(Scene images with change listings)

◇ ◇ ◇ ◇ ◇ ◇ ◇

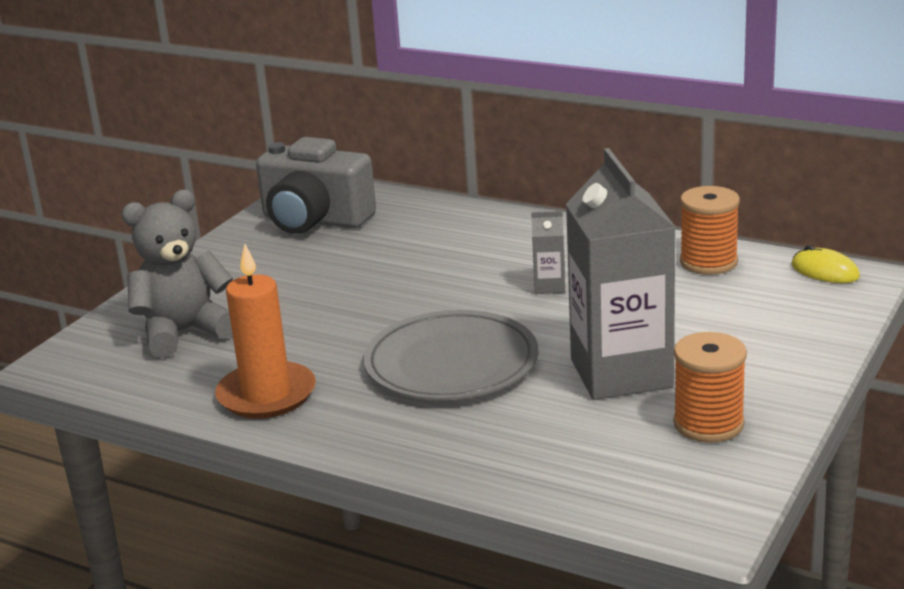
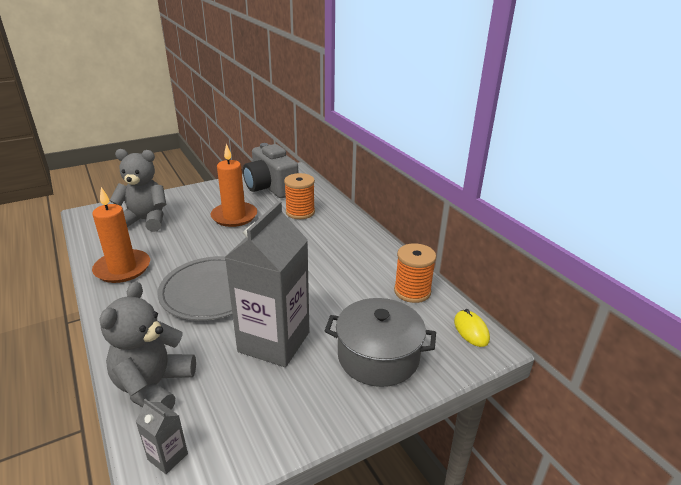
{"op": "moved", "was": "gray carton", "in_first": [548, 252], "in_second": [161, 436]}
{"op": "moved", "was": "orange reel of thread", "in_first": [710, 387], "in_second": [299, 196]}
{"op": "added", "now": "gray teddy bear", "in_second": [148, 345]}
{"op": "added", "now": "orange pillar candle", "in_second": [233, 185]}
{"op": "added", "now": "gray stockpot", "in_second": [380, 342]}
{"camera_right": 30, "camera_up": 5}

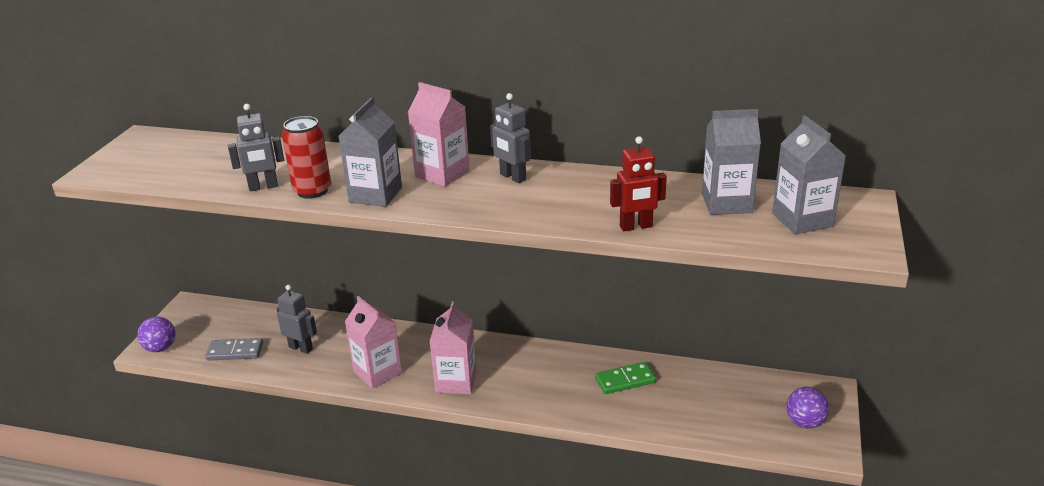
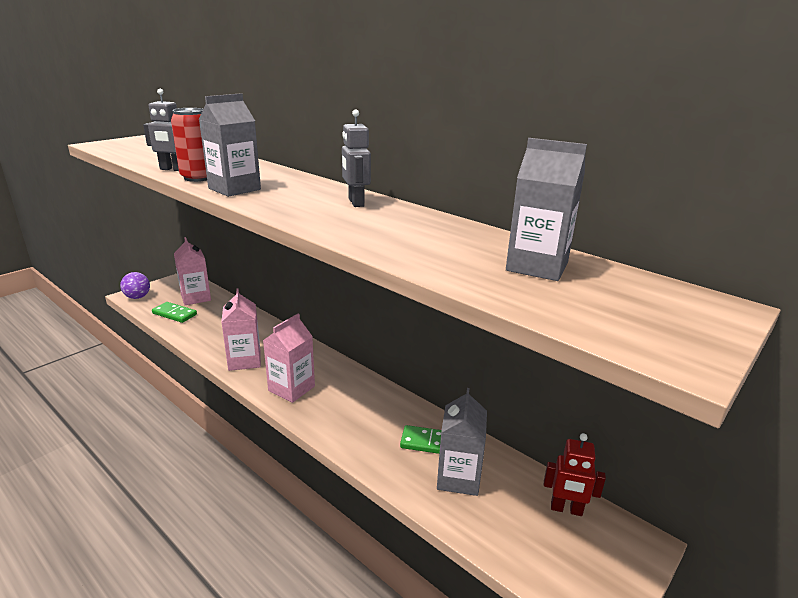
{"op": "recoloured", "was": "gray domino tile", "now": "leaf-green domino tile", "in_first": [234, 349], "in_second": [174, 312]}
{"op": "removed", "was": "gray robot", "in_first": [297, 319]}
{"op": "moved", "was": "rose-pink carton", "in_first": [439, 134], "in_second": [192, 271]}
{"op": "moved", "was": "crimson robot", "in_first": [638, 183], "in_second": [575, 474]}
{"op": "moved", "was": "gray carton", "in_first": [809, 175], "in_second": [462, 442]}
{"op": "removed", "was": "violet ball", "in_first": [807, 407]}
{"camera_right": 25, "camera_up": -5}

◇ ◇ ◇ ◇ ◇ ◇ ◇

WHAT YOU HAVE TO DO »
An exact copy of all the records, free of pictures, is the expected answer.

RESULT FOR THIS TASK »
{"op": "moved", "was": "gray carton", "in_first": [548, 252], "in_second": [161, 436]}
{"op": "moved", "was": "orange reel of thread", "in_first": [710, 387], "in_second": [299, 196]}
{"op": "added", "now": "gray teddy bear", "in_second": [148, 345]}
{"op": "added", "now": "orange pillar candle", "in_second": [233, 185]}
{"op": "added", "now": "gray stockpot", "in_second": [380, 342]}
{"camera_right": 30, "camera_up": 5}

{"op": "recoloured", "was": "gray domino tile", "now": "leaf-green domino tile", "in_first": [234, 349], "in_second": [174, 312]}
{"op": "removed", "was": "gray robot", "in_first": [297, 319]}
{"op": "moved", "was": "rose-pink carton", "in_first": [439, 134], "in_second": [192, 271]}
{"op": "moved", "was": "crimson robot", "in_first": [638, 183], "in_second": [575, 474]}
{"op": "moved", "was": "gray carton", "in_first": [809, 175], "in_second": [462, 442]}
{"op": "removed", "was": "violet ball", "in_first": [807, 407]}
{"camera_right": 25, "camera_up": -5}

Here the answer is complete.